══ The data ══

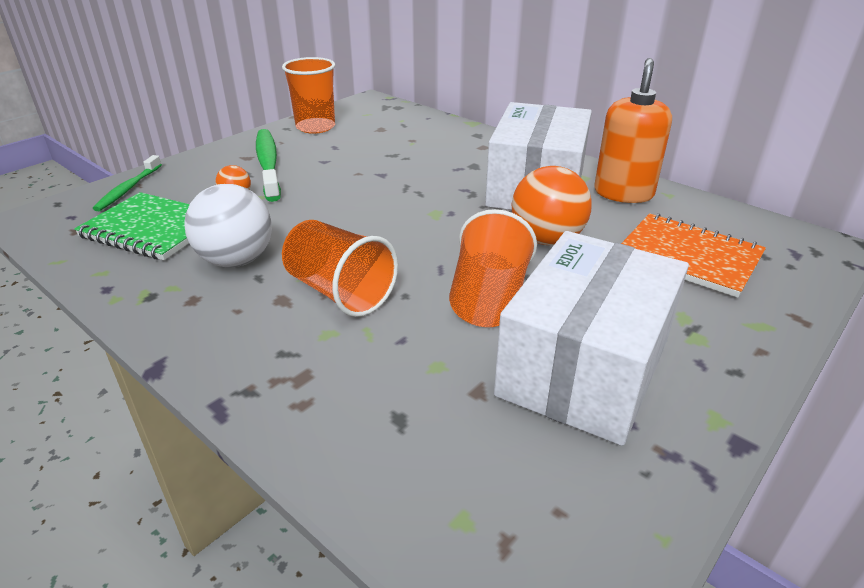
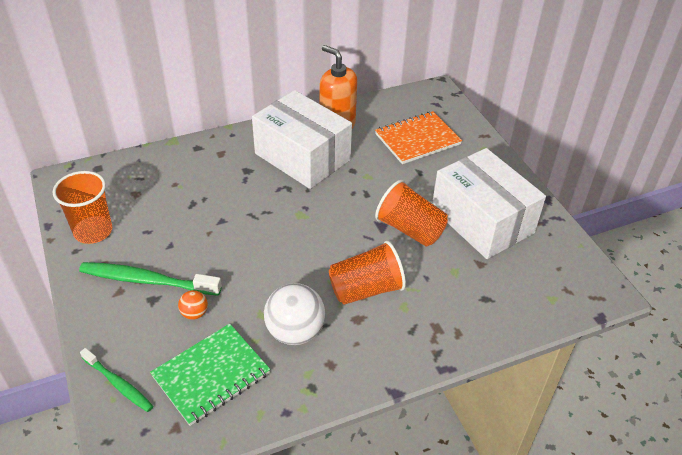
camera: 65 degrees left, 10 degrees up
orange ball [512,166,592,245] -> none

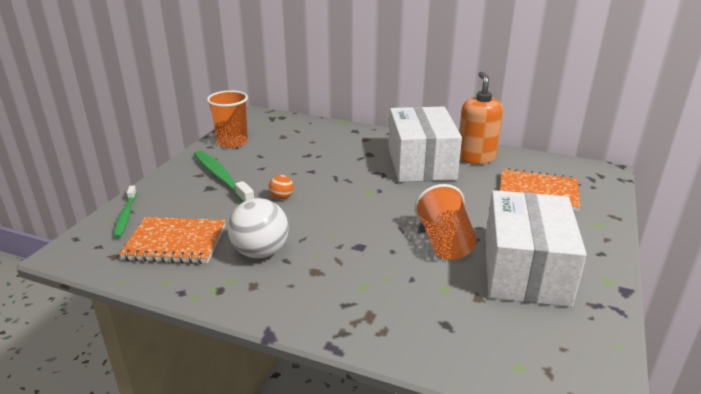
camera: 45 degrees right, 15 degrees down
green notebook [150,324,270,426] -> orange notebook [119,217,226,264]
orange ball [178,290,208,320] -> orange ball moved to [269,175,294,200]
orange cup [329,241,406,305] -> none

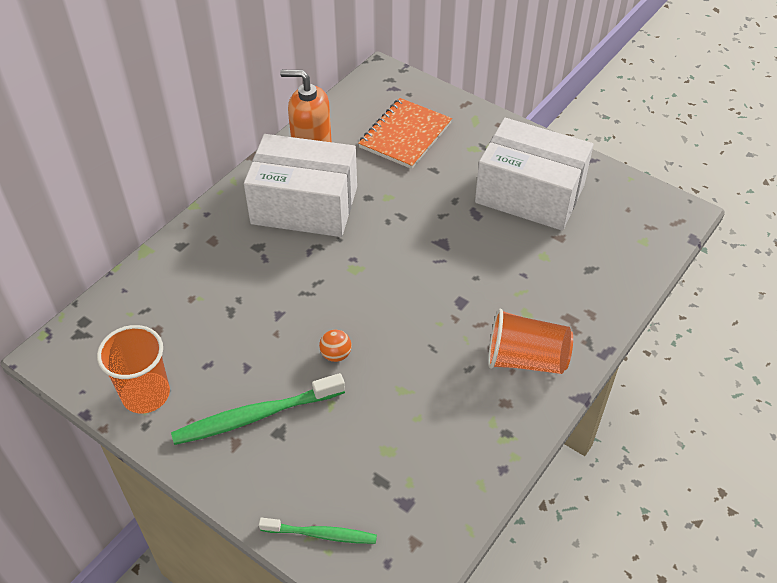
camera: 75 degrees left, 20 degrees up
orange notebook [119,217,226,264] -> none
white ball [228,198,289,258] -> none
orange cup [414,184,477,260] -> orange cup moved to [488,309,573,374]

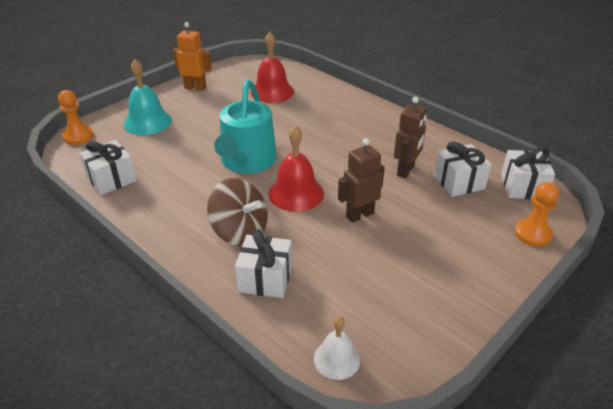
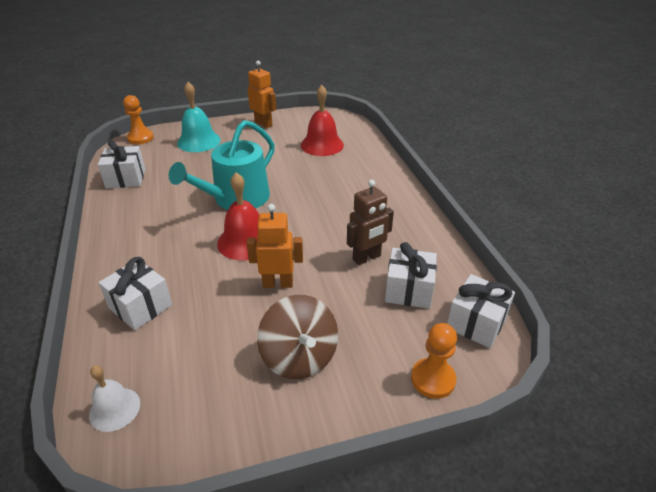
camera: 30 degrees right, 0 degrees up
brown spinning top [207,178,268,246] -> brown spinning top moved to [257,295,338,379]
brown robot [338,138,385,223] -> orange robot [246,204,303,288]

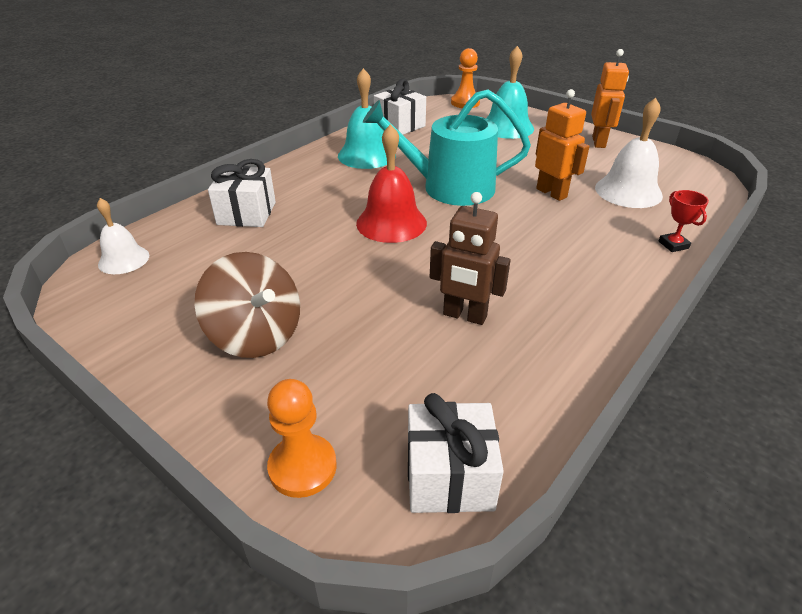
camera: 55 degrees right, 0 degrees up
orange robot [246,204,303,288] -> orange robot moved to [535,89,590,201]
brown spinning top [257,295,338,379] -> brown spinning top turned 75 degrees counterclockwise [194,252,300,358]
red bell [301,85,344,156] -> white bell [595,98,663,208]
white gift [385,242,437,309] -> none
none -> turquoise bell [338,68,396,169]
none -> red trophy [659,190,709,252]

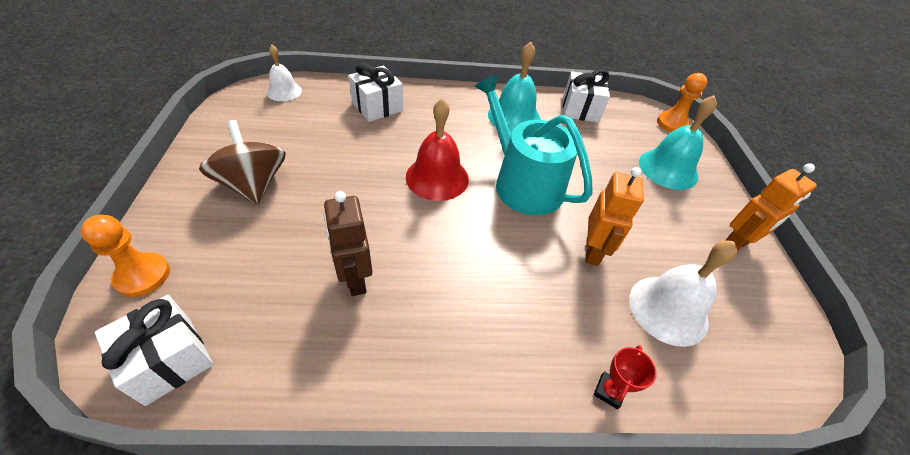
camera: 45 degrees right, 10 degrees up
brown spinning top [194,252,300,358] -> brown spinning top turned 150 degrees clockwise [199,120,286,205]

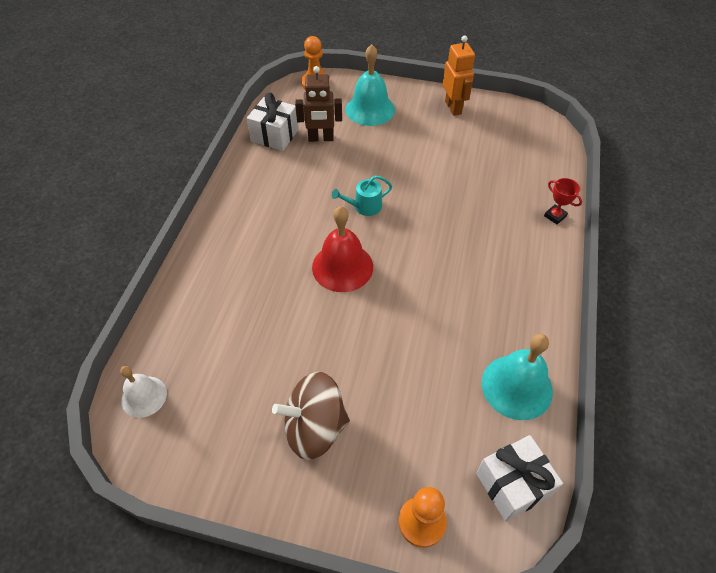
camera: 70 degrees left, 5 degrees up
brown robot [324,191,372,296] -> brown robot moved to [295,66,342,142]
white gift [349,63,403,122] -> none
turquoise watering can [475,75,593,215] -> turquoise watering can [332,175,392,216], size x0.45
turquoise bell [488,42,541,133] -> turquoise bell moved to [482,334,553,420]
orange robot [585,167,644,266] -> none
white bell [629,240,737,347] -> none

═══

Exercise objective: Please transcribe every record above exactly as written, leaving out the pictures.

Final answer:
camera: 65 degrees left, 10 degrees up
orange ball [512,166,592,245] -> none

camera: 45 degrees right, 15 degrees down
green notebook [150,324,270,426] -> orange notebook [119,217,226,264]
orange ball [178,290,208,320] -> orange ball moved to [269,175,294,200]
orange cup [329,241,406,305] -> none

camera: 75 degrees left, 20 degrees up
orange notebook [119,217,226,264] -> none
white ball [228,198,289,258] -> none
orange cup [414,184,477,260] -> orange cup moved to [488,309,573,374]

camera: 30 degrees right, 0 degrees up
brown spinning top [207,178,268,246] -> brown spinning top moved to [257,295,338,379]
brown robot [338,138,385,223] -> orange robot [246,204,303,288]

camera: 55 degrees right, 0 degrees up
orange robot [246,204,303,288] -> orange robot moved to [535,89,590,201]
brown spinning top [257,295,338,379] -> brown spinning top turned 75 degrees counterclockwise [194,252,300,358]
red bell [301,85,344,156] -> white bell [595,98,663,208]
white gift [385,242,437,309] -> none
none -> turquoise bell [338,68,396,169]
none -> red trophy [659,190,709,252]

camera: 45 degrees right, 10 degrees up
brown spinning top [194,252,300,358] -> brown spinning top turned 150 degrees clockwise [199,120,286,205]

camera: 70 degrees left, 5 degrees up
brown robot [324,191,372,296] -> brown robot moved to [295,66,342,142]
white gift [349,63,403,122] -> none
turquoise watering can [475,75,593,215] -> turquoise watering can [332,175,392,216], size x0.45
turquoise bell [488,42,541,133] -> turquoise bell moved to [482,334,553,420]
orange robot [585,167,644,266] -> none
white bell [629,240,737,347] -> none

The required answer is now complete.